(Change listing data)
-=-=-

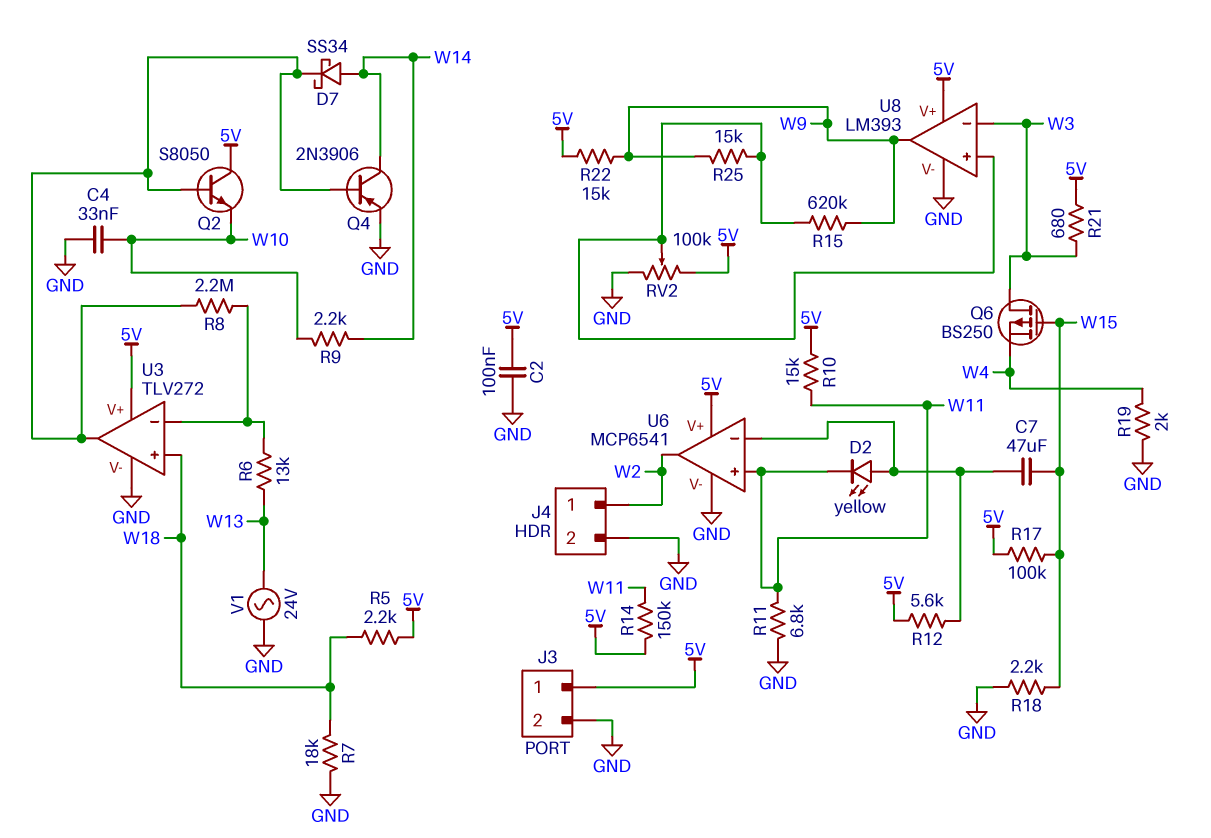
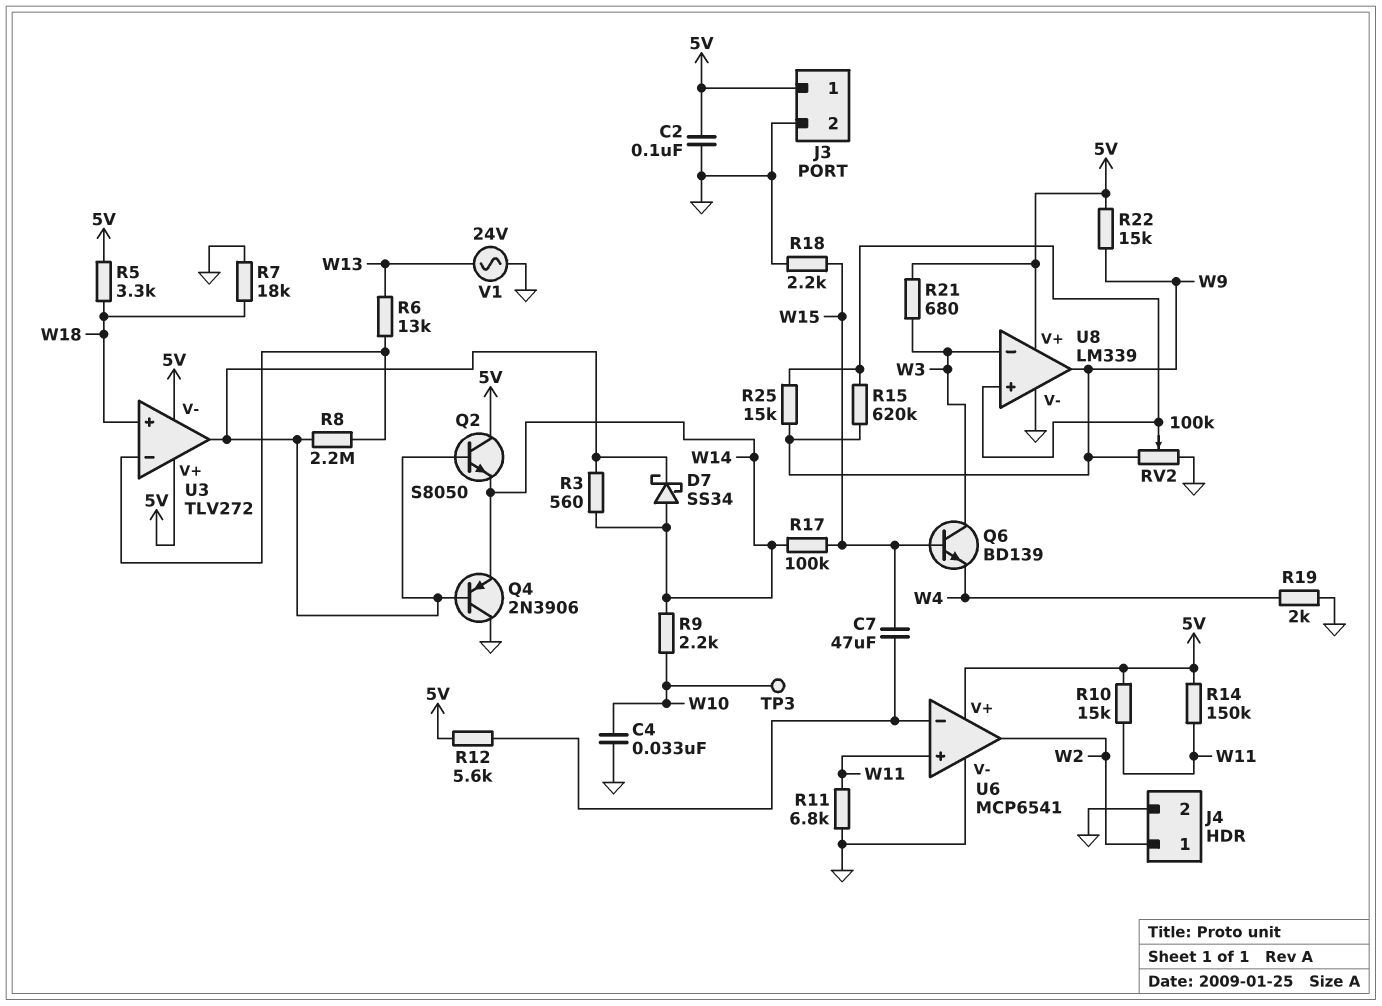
D2: LED yellow (A U6/in-, K W11) -> none
Q2: NPN S8050 (B U3/out, C 5V, E W10) -> NPN S8050 (B U3/out, C 5V, E W14)
Q4: PNP 2N3906 (B U3/out, C W14, E GND) -> PNP 2N3906 (B U3/out, C GND, E W14)
Q6: PMOS BS250 (G W15, D W3, S W4) -> NPN BD139 (B W15, C W3, E W4)
R3: none -> 560 (U3/out, W14)
R5: 2.2k (5V, W18) -> 3.3k (5V, W18)
R17: 100k (5V, W15) -> 100k (W14, W15)
RV2: 100k (5V, GND, wiper U8/in+) -> 100k (GND, W9, wiper U8/in+)
TP3: none -> test point (W10)
U3 pin V-: GND -> 5V
U8: LM393 -> LM339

-=-=-

Work request: Every line in the data that holds "none" should be copied out.

Task response:
D2: LED yellow (A U6/in-, K W11) -> none
R3: none -> 560 (U3/out, W14)
TP3: none -> test point (W10)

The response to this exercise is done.